━━━━━ DATA PROVIDED
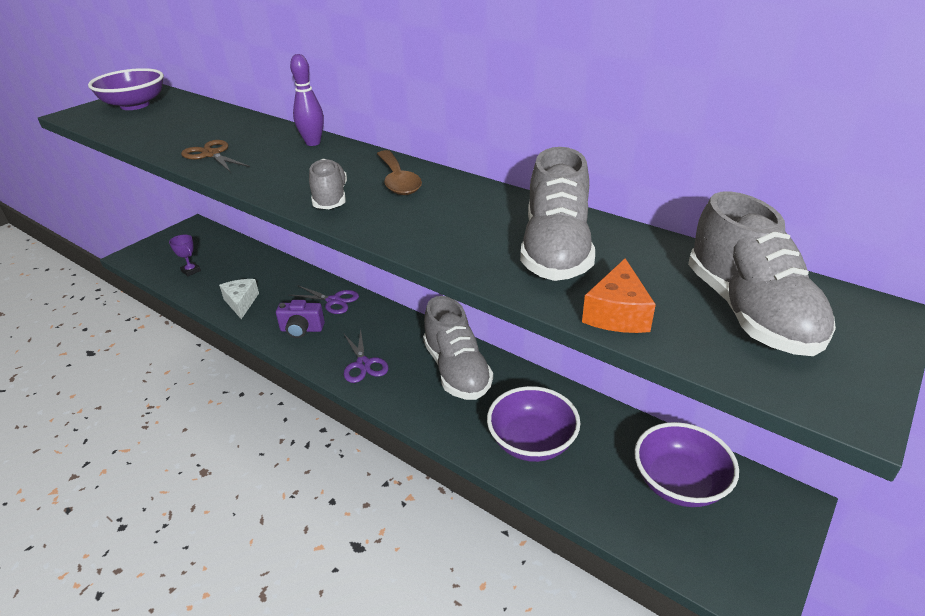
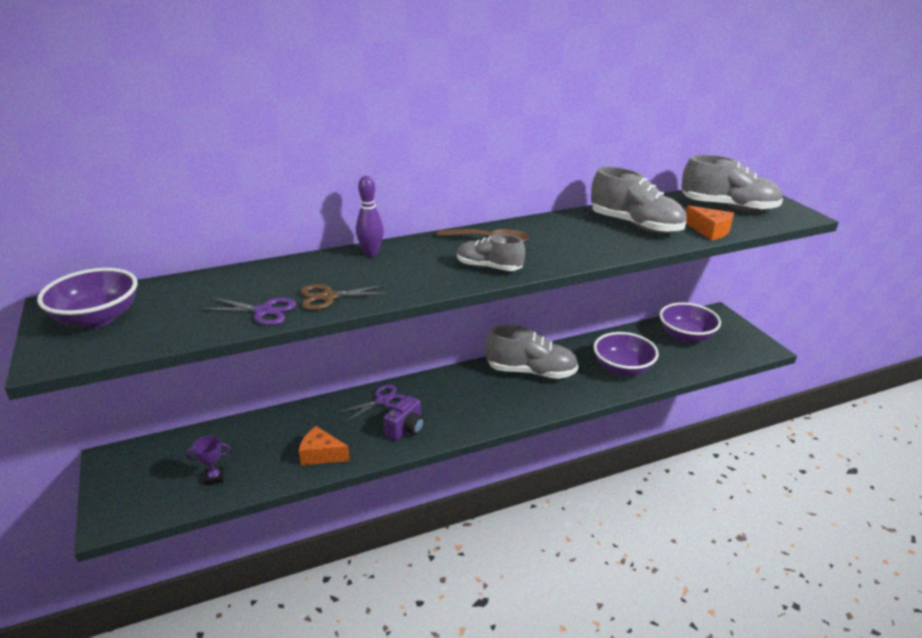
camera: 60 degrees left, 5 degrees down
(241, 303) = (321, 455): white cheese -> orange cheese
(363, 364) = (485, 410): purple scissors -> purple scissors (263, 311)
━━━━━━━━━━
[WHAT IS NEEDED] Could you set down exactly the lines above, from the one containing "(241, 303) = (321, 455): white" through the last, including both and nothing else?

[ANSWER]
(241, 303) = (321, 455): white cheese -> orange cheese
(363, 364) = (485, 410): purple scissors -> purple scissors (263, 311)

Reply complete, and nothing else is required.